*How to complete this task*.
Leave out the pictures. Return every record otherwise untouched.

*Scene image comparisons*.
====================
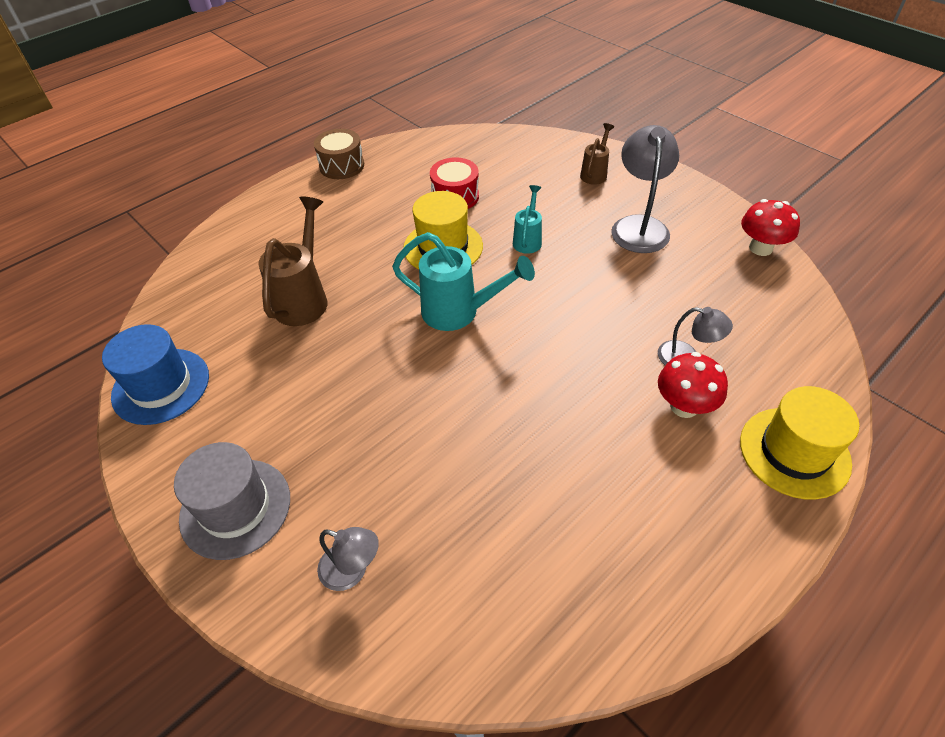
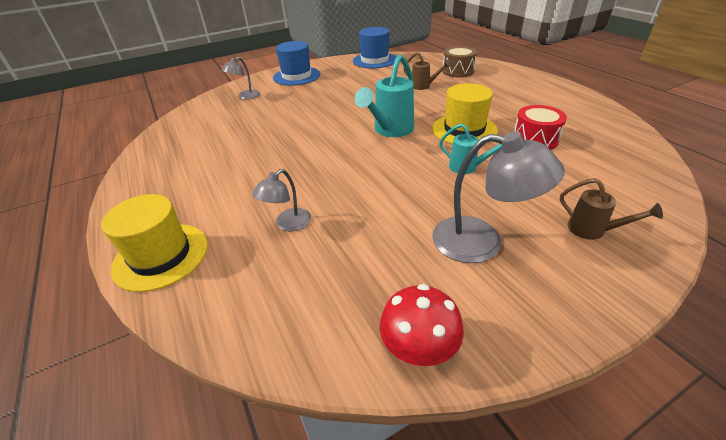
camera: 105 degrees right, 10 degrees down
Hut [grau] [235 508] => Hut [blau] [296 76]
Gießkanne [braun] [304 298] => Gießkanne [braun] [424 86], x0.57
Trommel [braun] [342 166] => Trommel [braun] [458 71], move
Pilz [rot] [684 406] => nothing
====================
*Solution*.
camera: 105 degrees right, 10 degrees down
Hut [grau] [235 508] => Hut [blau] [296 76]
Gießkanne [braun] [304 298] => Gießkanne [braun] [424 86], x0.57
Trommel [braun] [342 166] => Trommel [braun] [458 71], move
Pilz [rot] [684 406] => nothing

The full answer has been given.